=== Provided data ===
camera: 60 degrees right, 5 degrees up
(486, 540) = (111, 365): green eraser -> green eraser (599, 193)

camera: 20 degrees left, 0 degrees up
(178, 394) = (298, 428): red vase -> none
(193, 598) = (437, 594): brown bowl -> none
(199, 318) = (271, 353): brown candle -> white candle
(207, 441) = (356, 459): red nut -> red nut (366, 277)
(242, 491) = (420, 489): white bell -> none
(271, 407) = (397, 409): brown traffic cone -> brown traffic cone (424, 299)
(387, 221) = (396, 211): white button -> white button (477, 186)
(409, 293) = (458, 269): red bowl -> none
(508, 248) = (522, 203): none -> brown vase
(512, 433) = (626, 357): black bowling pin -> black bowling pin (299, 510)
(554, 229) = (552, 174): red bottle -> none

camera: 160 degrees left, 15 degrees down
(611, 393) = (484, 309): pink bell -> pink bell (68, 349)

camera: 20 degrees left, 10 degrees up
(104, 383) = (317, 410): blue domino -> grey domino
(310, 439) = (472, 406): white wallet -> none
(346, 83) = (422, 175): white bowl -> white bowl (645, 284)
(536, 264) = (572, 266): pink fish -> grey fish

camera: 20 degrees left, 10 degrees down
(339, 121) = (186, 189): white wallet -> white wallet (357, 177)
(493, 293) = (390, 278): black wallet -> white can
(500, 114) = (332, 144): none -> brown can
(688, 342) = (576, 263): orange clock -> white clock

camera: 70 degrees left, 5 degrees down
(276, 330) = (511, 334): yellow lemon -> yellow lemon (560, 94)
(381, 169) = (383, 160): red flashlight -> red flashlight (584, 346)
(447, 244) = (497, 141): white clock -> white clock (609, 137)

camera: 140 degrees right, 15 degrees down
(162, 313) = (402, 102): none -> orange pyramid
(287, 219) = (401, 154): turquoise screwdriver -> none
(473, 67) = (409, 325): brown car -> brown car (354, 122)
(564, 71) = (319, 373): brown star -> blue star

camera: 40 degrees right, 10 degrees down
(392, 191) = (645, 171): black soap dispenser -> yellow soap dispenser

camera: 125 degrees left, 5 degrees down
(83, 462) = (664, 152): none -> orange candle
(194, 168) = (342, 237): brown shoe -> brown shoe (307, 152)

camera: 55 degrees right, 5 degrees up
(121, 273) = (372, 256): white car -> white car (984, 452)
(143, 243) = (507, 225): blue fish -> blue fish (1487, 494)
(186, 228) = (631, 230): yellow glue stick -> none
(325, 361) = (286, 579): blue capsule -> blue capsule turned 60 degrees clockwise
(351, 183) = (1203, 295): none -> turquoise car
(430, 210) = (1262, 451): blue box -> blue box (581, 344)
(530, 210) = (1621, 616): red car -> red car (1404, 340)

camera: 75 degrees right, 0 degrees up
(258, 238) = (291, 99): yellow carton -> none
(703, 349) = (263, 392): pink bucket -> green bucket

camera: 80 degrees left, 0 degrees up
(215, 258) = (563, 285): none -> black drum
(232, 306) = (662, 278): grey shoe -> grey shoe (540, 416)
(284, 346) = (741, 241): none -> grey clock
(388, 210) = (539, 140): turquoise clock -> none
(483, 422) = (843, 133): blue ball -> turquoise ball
===
### [Exercise aim]
What you return should consist solely of the lines from the one containing "(258, 238) = (291, 99): yellow carton -> none" through the end of the entries above, reproduced exactly.

### [Task response]
(258, 238) = (291, 99): yellow carton -> none
(703, 349) = (263, 392): pink bucket -> green bucket

camera: 80 degrees left, 0 degrees up
(215, 258) = (563, 285): none -> black drum
(232, 306) = (662, 278): grey shoe -> grey shoe (540, 416)
(284, 346) = (741, 241): none -> grey clock
(388, 210) = (539, 140): turquoise clock -> none
(483, 422) = (843, 133): blue ball -> turquoise ball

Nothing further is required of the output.